◆ Problem to work on: Find the string "none" in the entries and copy each line that has it.

--- Extracted entries Enclosed Below ---

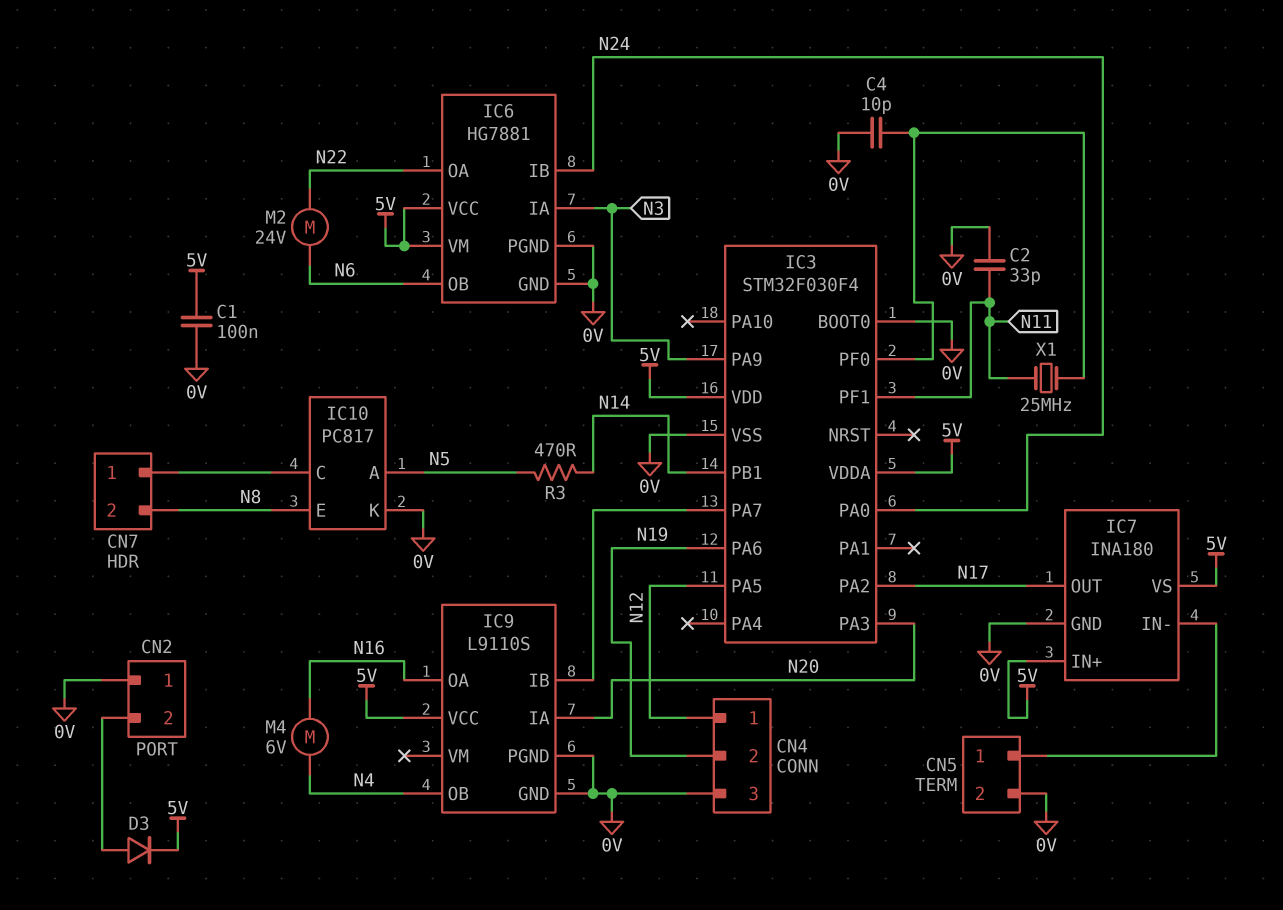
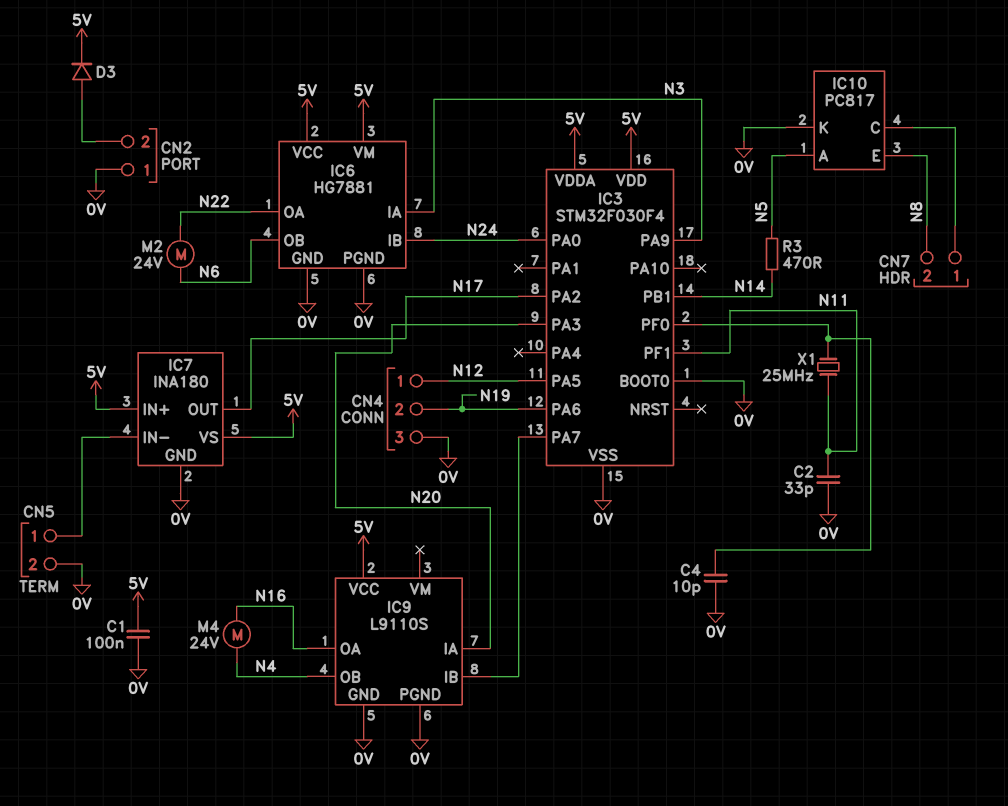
M4: motor 6V (N4, N16) -> motor 24V (N4, N16)

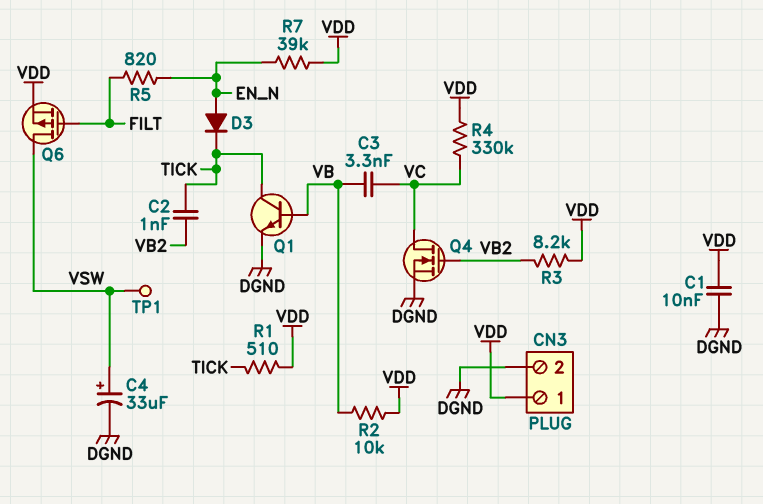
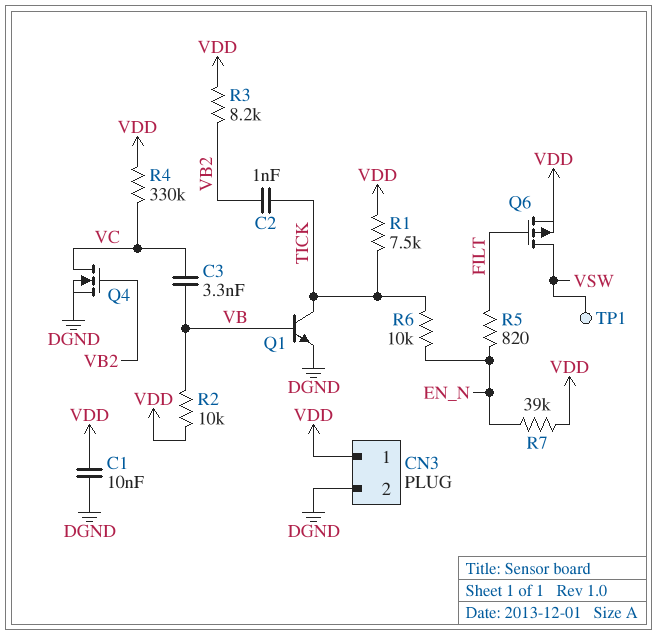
C4: 33uF (plus VSW, minus DGND) -> none
D3: diode (A EN_N, K TICK) -> none
R1: 510 (TICK, VDD) -> 7.5k (TICK, VDD)
R6: none -> 10k (EN_N, TICK)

--- End of Enclosed Extracted entries ---

◆ Problem solution:
C4: 33uF (plus VSW, minus DGND) -> none
D3: diode (A EN_N, K TICK) -> none
R6: none -> 10k (EN_N, TICK)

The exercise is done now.